Your goal |
What is needed is an exact copy of every line from the one with "green square: (116, 243) -> (112, 304), moved" to the end of the entries below, without the pictures.

Provided data |
--*--
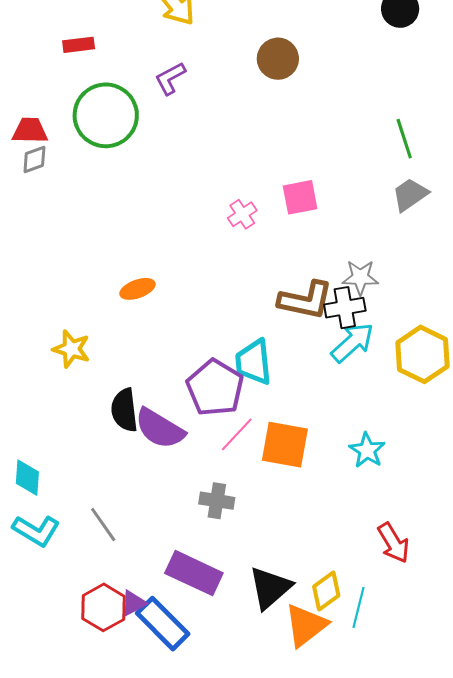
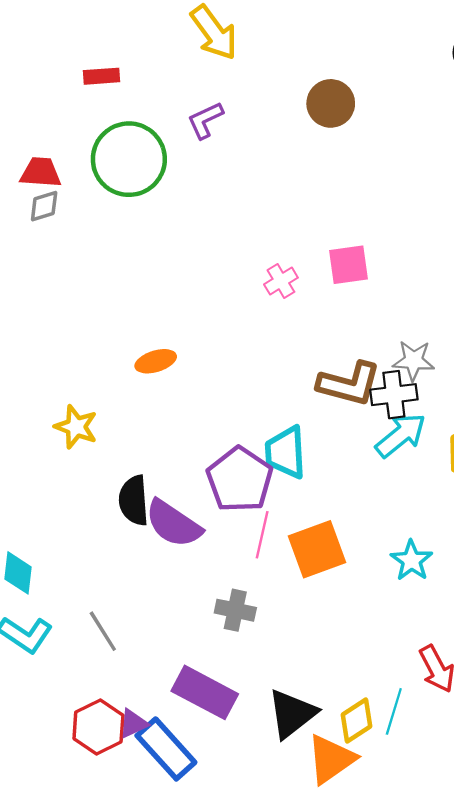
pink line: (237, 434) -> (262, 535), turned -33
orange square: (285, 445) -> (317, 549), turned -33
cyan line: (358, 607) -> (394, 711), moved

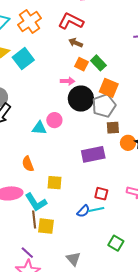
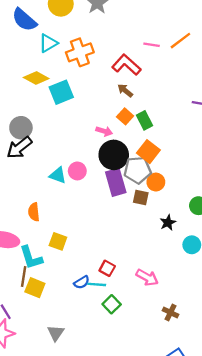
orange circle: (128, 143) -> (156, 182), moved
purple rectangle: (93, 154) -> (116, 182), moved, turned 70
green square: (116, 243) -> (112, 304), moved

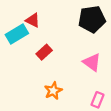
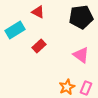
red triangle: (33, 20) -> (38, 12), moved
orange star: (53, 91) -> (67, 87), moved

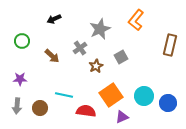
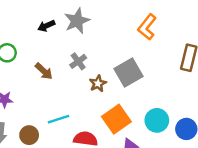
gray star: (100, 29) -> (77, 21), moved
gray square: (121, 57) -> (129, 72), size x1.6
cyan line: (64, 95) -> (59, 119), turned -30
--*--
Written answer |
green square: (116, 243) -> (112, 304), moved

red triangle: (33, 20) -> (38, 12), moved
orange star: (53, 91) -> (67, 87), moved

gray star: (100, 29) -> (77, 21), moved
gray square: (121, 57) -> (129, 72), size x1.6
cyan line: (64, 95) -> (59, 119), turned -30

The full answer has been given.